> _INPUT DATA_
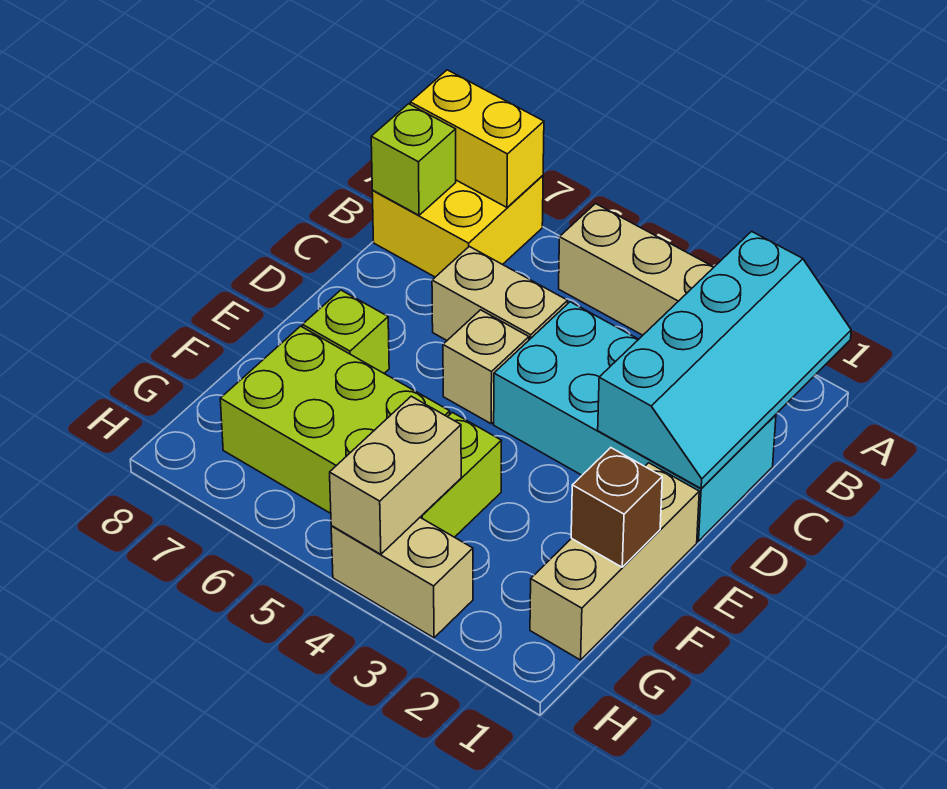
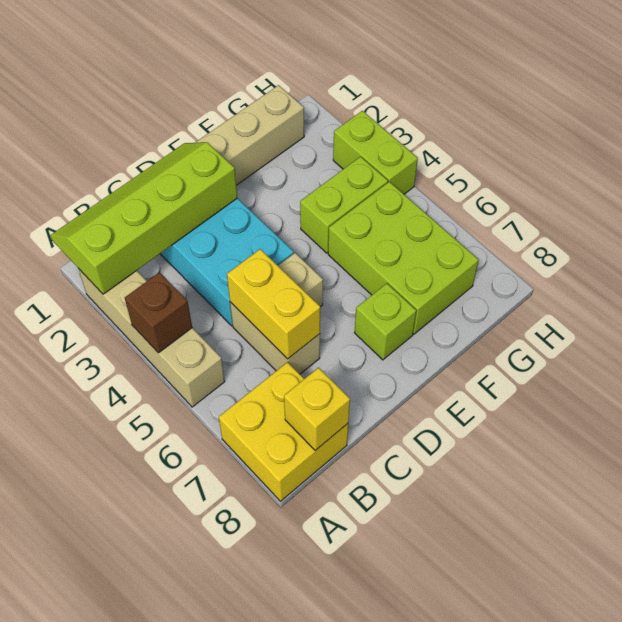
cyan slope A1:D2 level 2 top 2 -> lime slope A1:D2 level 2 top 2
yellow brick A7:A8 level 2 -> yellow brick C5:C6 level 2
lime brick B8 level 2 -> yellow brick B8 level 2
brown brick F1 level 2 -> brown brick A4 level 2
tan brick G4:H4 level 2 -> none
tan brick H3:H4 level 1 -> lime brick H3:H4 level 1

--

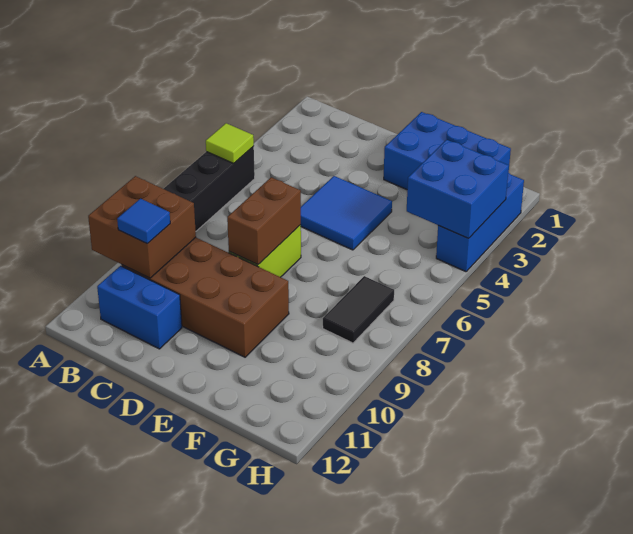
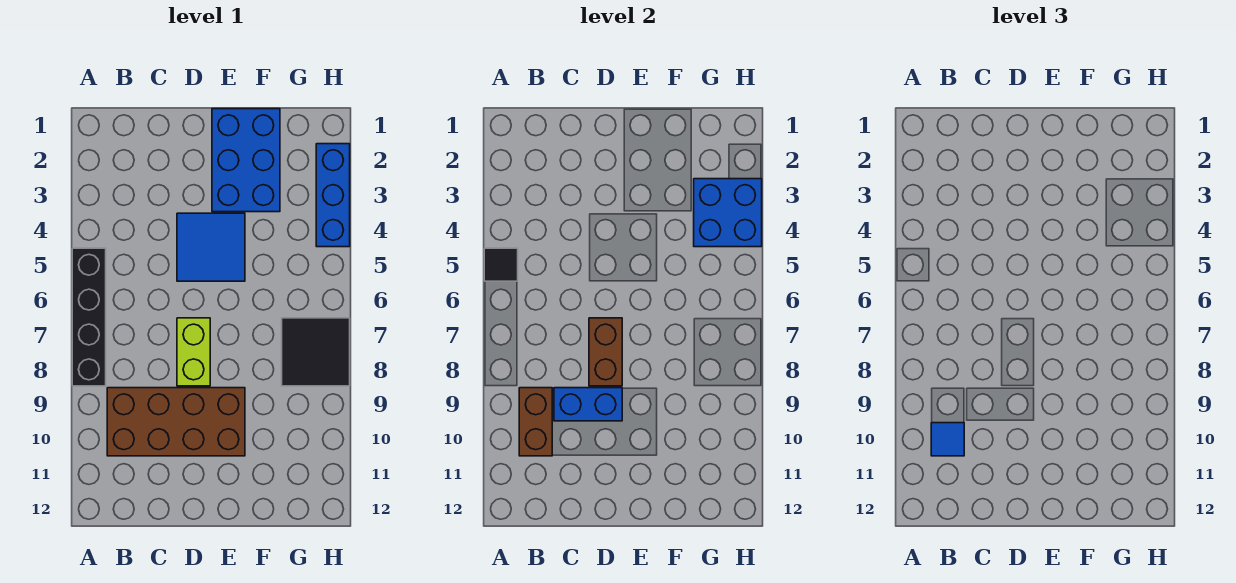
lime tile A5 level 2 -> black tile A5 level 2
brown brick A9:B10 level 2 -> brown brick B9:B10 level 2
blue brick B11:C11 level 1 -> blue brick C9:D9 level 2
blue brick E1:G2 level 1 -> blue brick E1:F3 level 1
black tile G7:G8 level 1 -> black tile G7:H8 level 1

> _HOW TO COMPLETE THIS TASK_
When you reach the line holding "tan brick G4:H4 level 2 -> none" in the records above, begin reproducing exactly, stop after the line holding "tan brick H3:H4", and output nothing else.

> _ANSWER FOR THIS EXERCISE_
tan brick G4:H4 level 2 -> none
tan brick H3:H4 level 1 -> lime brick H3:H4 level 1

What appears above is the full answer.